§ DATA SHOWN:
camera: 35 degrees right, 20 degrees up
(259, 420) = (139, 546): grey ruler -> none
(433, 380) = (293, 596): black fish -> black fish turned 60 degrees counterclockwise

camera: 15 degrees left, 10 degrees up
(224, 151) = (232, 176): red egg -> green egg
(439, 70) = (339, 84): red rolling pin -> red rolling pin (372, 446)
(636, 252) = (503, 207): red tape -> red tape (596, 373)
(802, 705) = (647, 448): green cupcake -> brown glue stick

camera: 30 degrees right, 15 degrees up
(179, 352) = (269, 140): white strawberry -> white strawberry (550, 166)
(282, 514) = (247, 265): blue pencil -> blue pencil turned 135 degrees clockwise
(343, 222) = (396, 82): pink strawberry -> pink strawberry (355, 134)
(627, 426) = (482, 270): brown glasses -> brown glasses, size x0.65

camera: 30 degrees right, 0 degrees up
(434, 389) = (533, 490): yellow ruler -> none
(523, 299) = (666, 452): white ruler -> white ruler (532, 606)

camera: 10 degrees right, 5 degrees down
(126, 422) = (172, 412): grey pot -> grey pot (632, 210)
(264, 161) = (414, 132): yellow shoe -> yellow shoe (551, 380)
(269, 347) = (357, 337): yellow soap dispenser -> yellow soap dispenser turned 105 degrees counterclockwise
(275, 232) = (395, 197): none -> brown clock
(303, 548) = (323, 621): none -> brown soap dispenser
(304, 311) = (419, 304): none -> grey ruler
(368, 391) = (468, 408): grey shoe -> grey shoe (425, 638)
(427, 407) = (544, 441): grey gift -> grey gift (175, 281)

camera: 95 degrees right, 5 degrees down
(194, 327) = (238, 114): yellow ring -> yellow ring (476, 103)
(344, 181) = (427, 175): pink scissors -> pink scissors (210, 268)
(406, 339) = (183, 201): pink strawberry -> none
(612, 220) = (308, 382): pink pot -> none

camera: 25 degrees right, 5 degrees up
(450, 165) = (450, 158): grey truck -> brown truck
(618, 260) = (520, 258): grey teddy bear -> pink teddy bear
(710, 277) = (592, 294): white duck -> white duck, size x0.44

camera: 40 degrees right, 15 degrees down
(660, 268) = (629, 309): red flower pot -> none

§ TASK DETAILS: Show each line from the material above where the string "counterclockwise" can be found.

§ RESPONSE TO THE TASK:
(433, 380) = (293, 596): black fish -> black fish turned 60 degrees counterclockwise
(269, 347) = (357, 337): yellow soap dispenser -> yellow soap dispenser turned 105 degrees counterclockwise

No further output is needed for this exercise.